EXERCISE DIRECTIONS: For the records below, reproduce exactly the line that contains "orange bottle: 10 -> 7" and all subsequent lines, with nothing left out and nothing added.

- - -

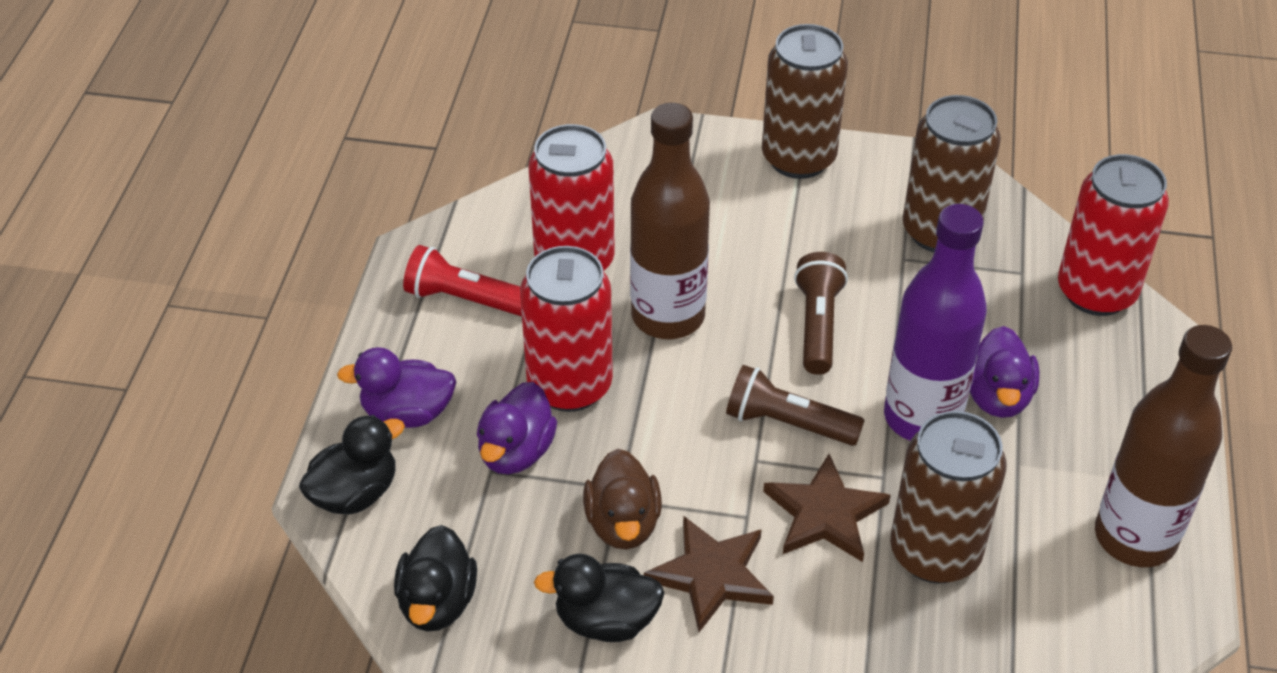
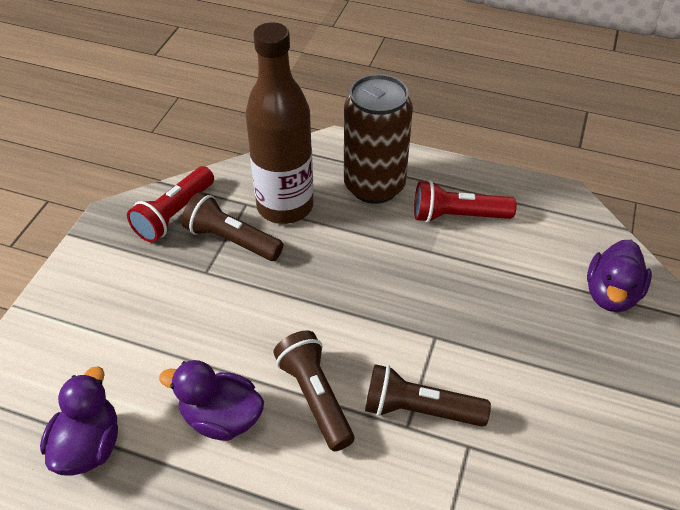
black duck: 3 -> 0
brown bottle: 2 -> 1
brown can: 3 -> 1
brown duck: 1 -> 0
brown flashlight: 2 -> 3
brown star: 2 -> 0
purple bottle: 1 -> 0
red can: 3 -> 0
red flashlight: 1 -> 2

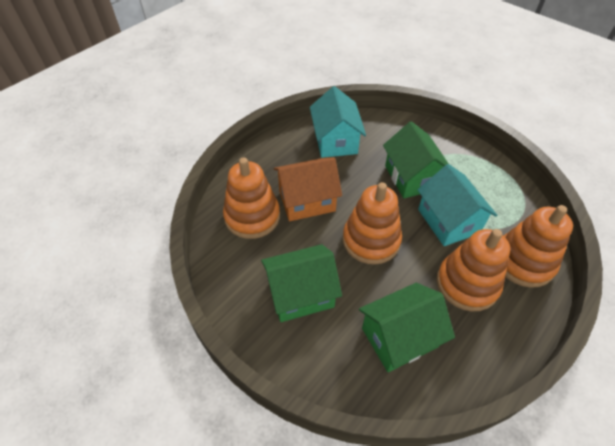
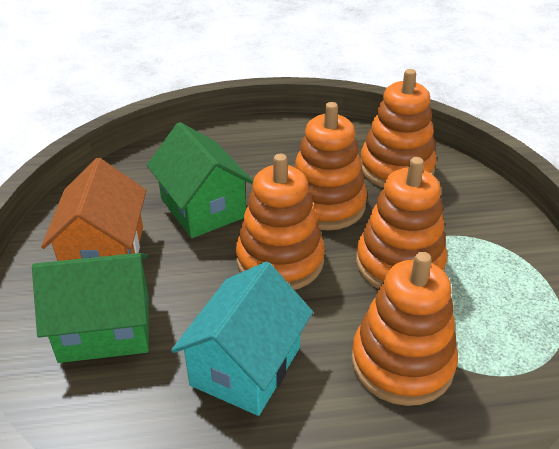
green house: 3 -> 2
orange stacking toy: 4 -> 5
turquoise house: 2 -> 1

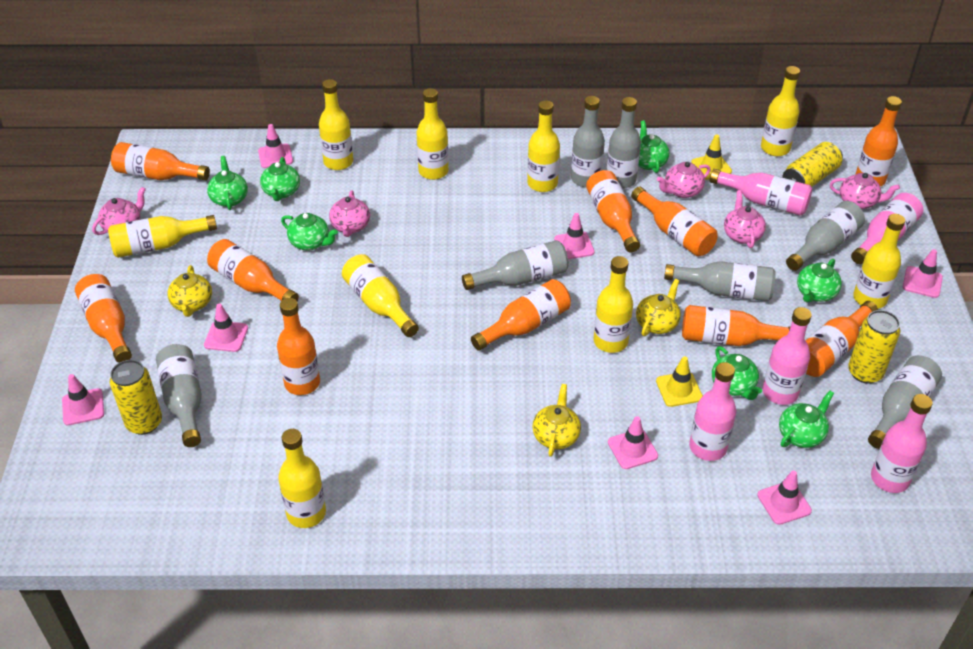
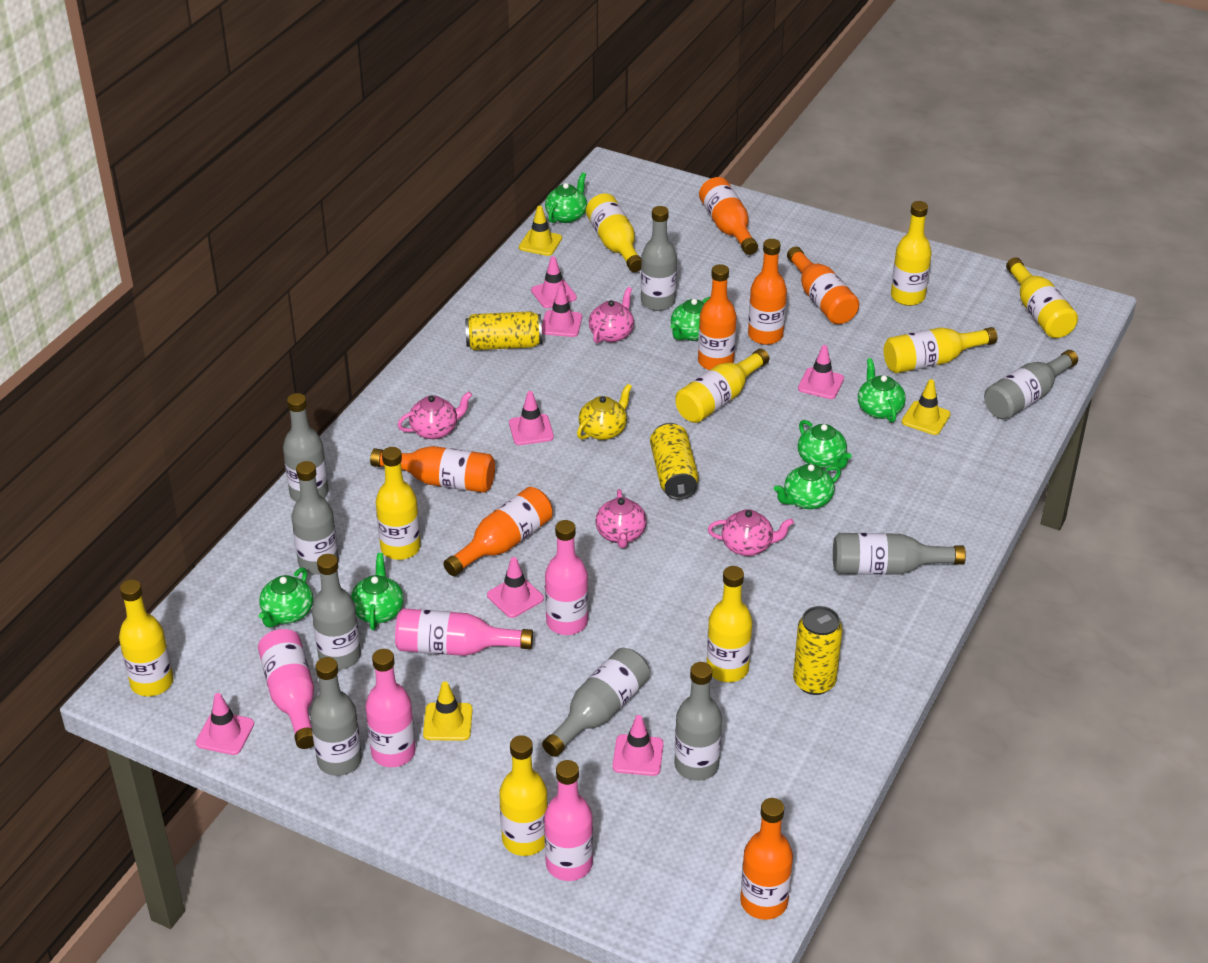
grey bottle: 7 -> 9
orange bottle: 10 -> 7
pink teapot: 5 -> 4
yellow teapot: 3 -> 1
yellow traffic cone: 2 -> 3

- - -

EXERCISE RESULT:
orange bottle: 10 -> 7
pink teapot: 5 -> 4
yellow teapot: 3 -> 1
yellow traffic cone: 2 -> 3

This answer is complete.